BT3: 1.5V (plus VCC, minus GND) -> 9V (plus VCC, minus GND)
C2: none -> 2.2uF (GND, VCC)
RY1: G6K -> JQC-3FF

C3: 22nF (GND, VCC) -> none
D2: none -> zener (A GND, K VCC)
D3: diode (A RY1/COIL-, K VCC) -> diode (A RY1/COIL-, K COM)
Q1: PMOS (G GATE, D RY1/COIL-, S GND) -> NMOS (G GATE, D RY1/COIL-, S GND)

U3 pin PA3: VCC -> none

● ● ● ● ● ● ●

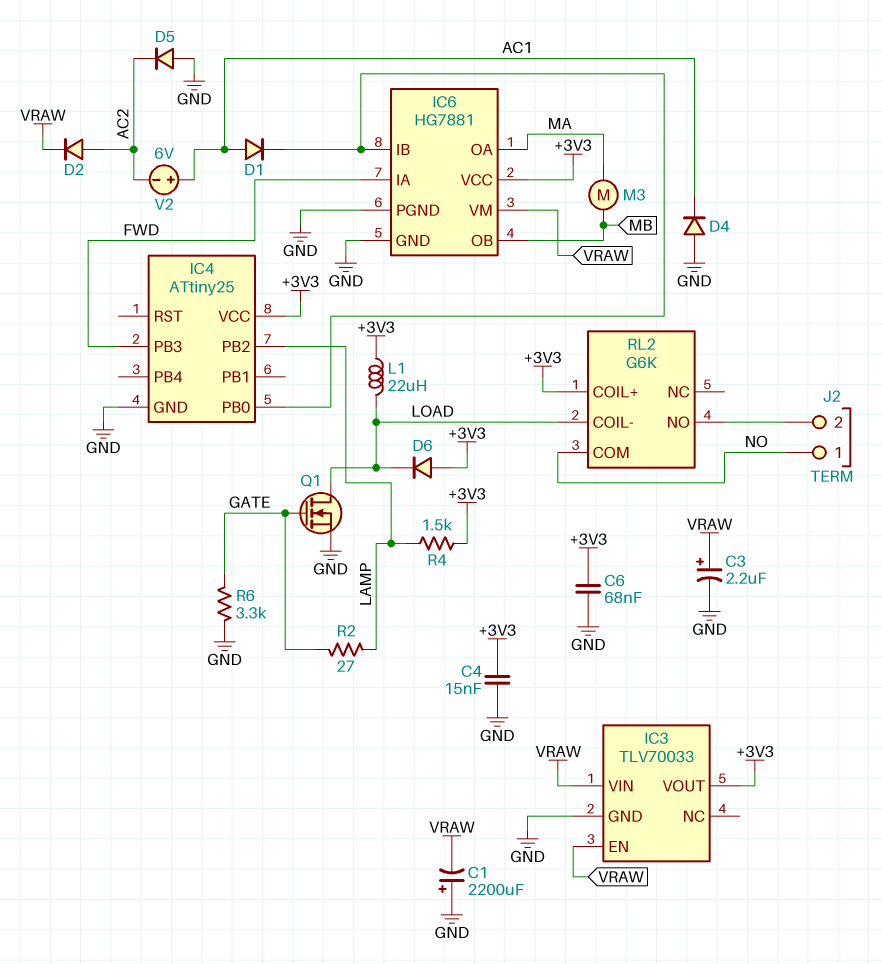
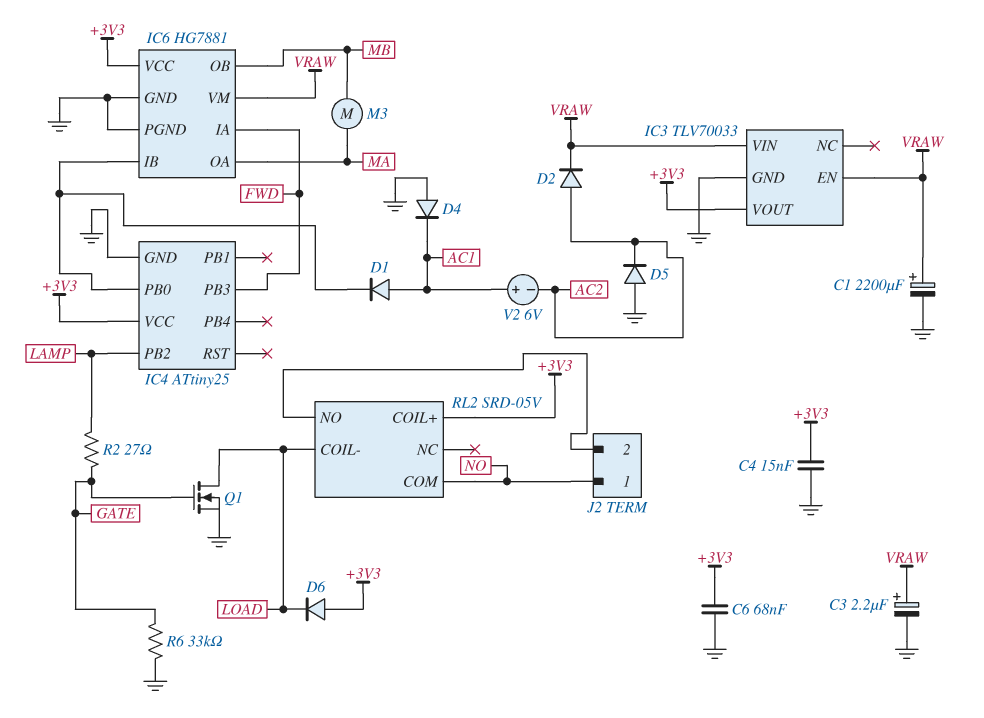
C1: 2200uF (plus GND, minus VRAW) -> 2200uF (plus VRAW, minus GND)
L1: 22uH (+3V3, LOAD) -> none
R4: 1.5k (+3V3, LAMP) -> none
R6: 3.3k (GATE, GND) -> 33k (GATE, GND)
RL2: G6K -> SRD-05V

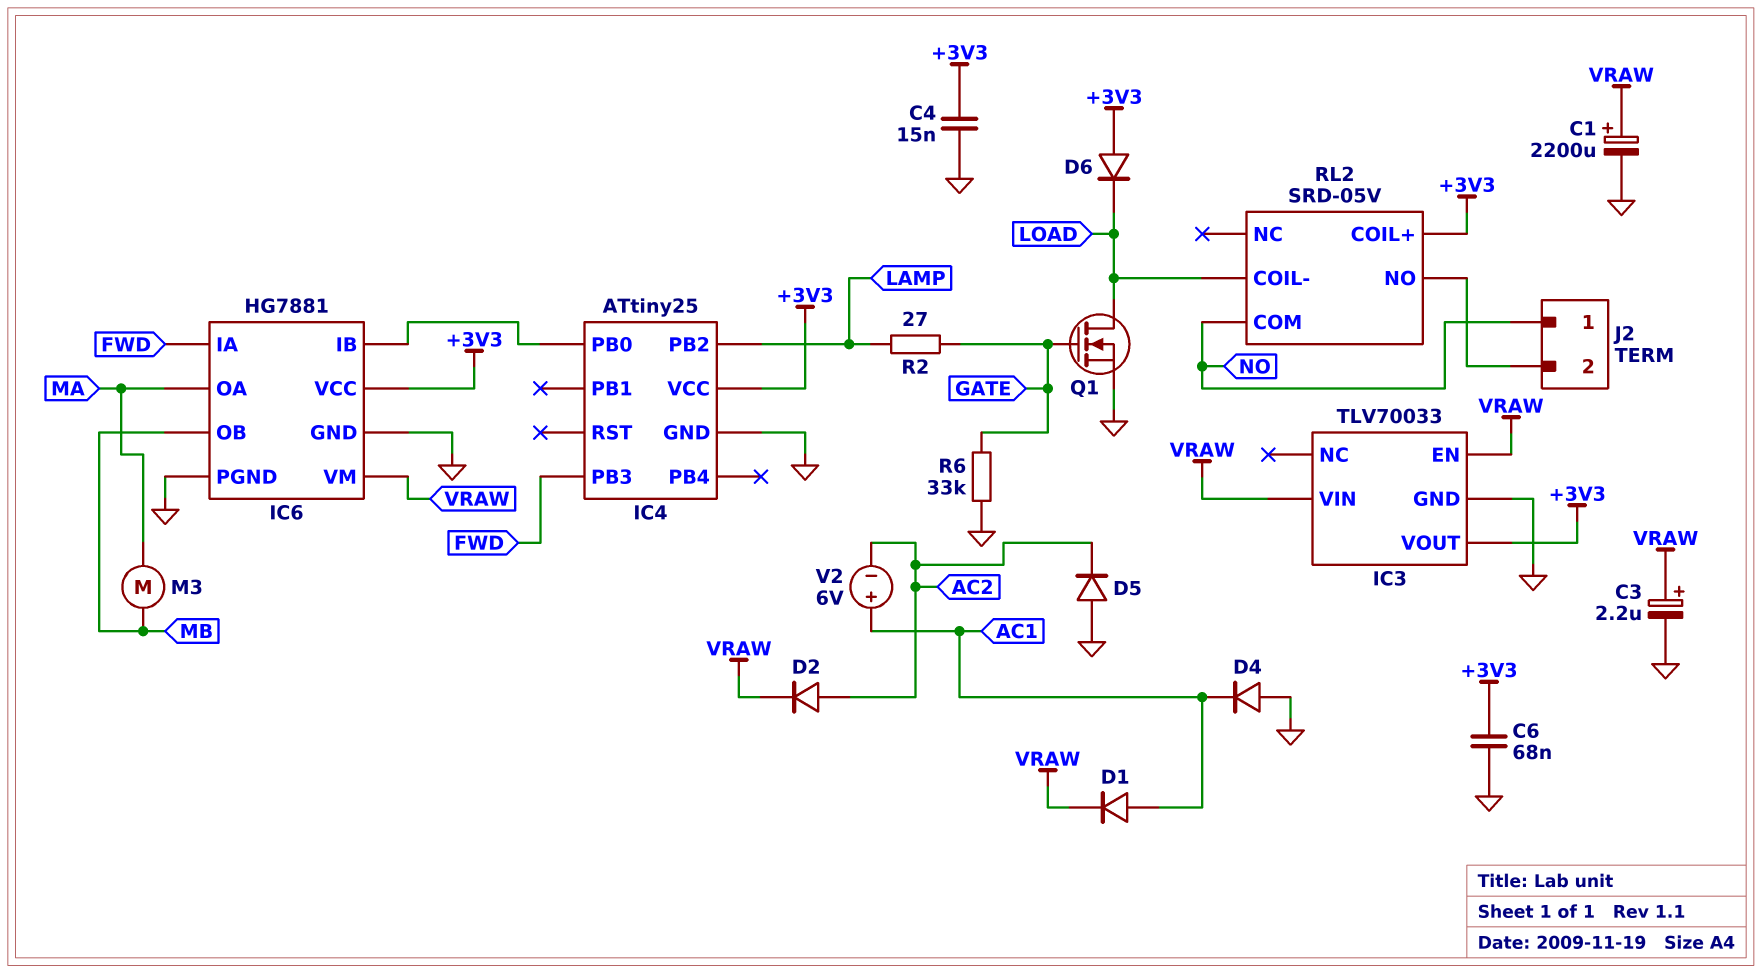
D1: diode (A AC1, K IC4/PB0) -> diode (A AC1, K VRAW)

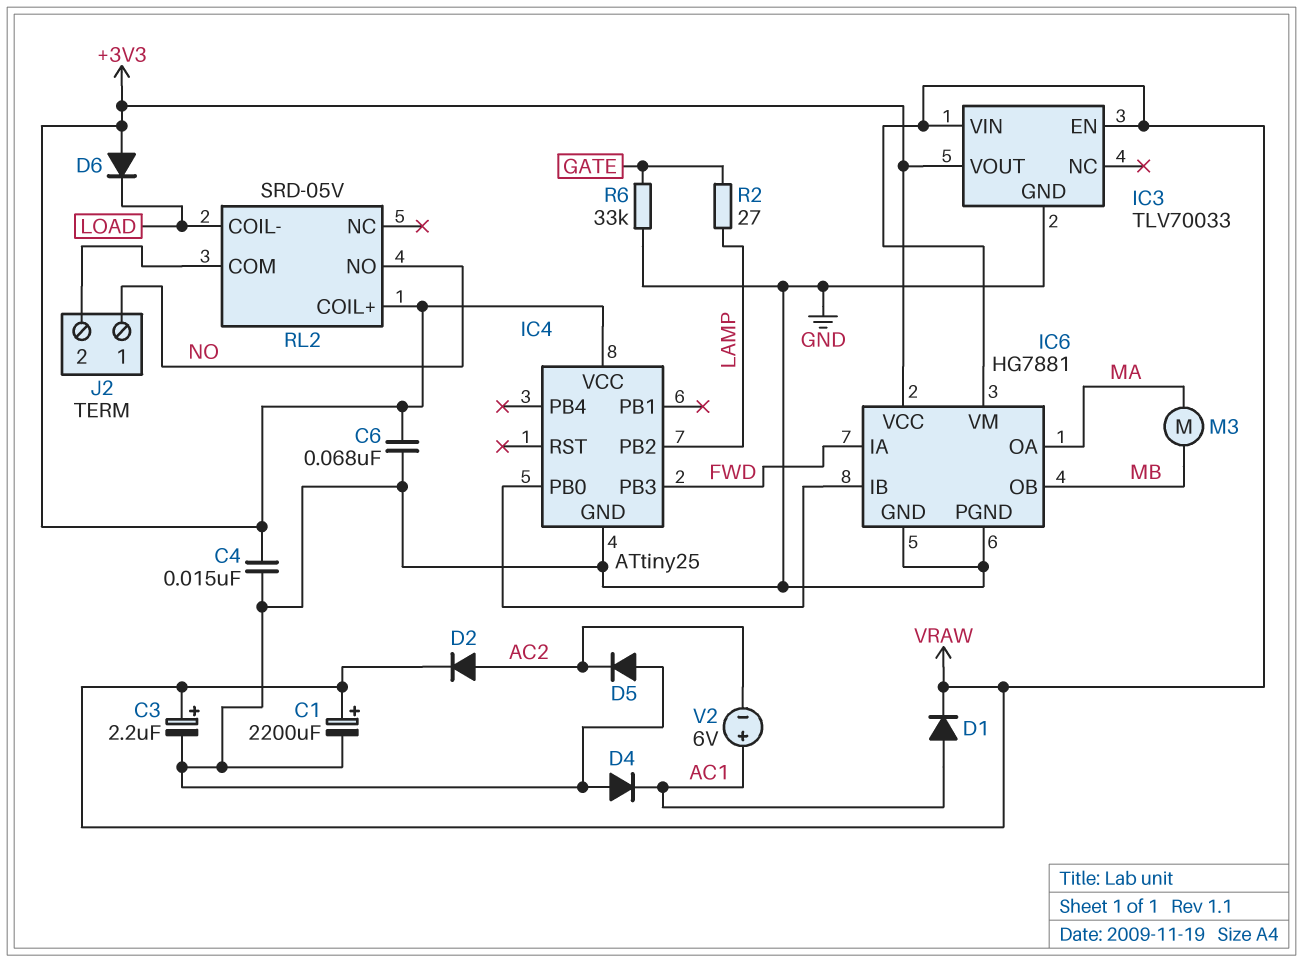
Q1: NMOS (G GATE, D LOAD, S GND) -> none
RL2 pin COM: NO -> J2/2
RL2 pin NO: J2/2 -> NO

● ● ● ● ● ● ●

◆ Your instructions: Your answer should be the exact lines above from the one with "RY1: G6K -> JQC-3FF" through the one with "U3 pin PA3: VCC -> none", both included, and nothing besides.

◆ Answer section:
RY1: G6K -> JQC-3FF

C3: 22nF (GND, VCC) -> none
D2: none -> zener (A GND, K VCC)
D3: diode (A RY1/COIL-, K VCC) -> diode (A RY1/COIL-, K COM)
Q1: PMOS (G GATE, D RY1/COIL-, S GND) -> NMOS (G GATE, D RY1/COIL-, S GND)

U3 pin PA3: VCC -> none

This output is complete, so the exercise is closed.